=== Begin Enclosure ===

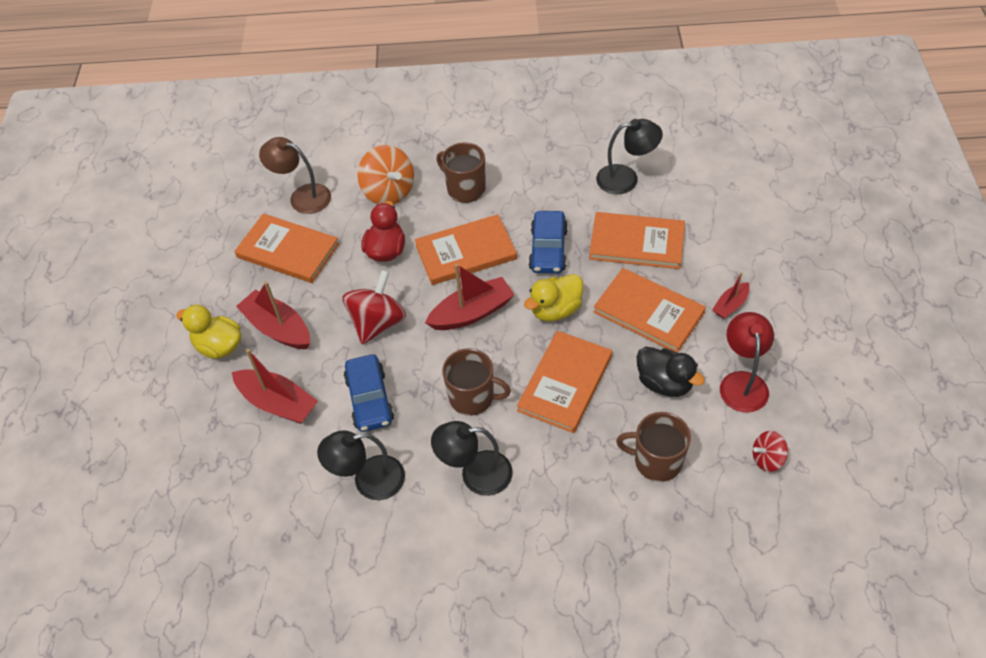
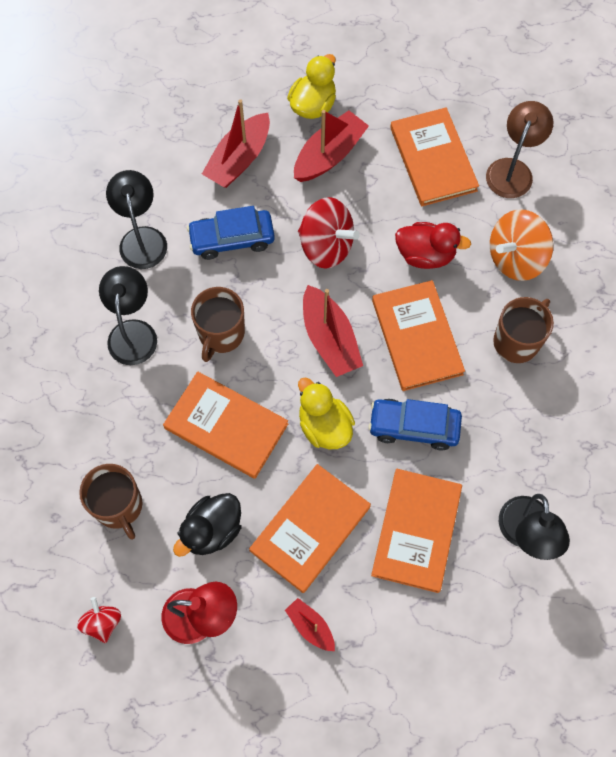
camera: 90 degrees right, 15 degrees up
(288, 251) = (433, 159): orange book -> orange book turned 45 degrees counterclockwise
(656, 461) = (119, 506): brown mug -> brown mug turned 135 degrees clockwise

=== End Enclosure ===

Task directions »
Which lines of the listing contain the word "turned"? Copy each of them.

Output below »
(288, 251) = (433, 159): orange book -> orange book turned 45 degrees counterclockwise
(656, 461) = (119, 506): brown mug -> brown mug turned 135 degrees clockwise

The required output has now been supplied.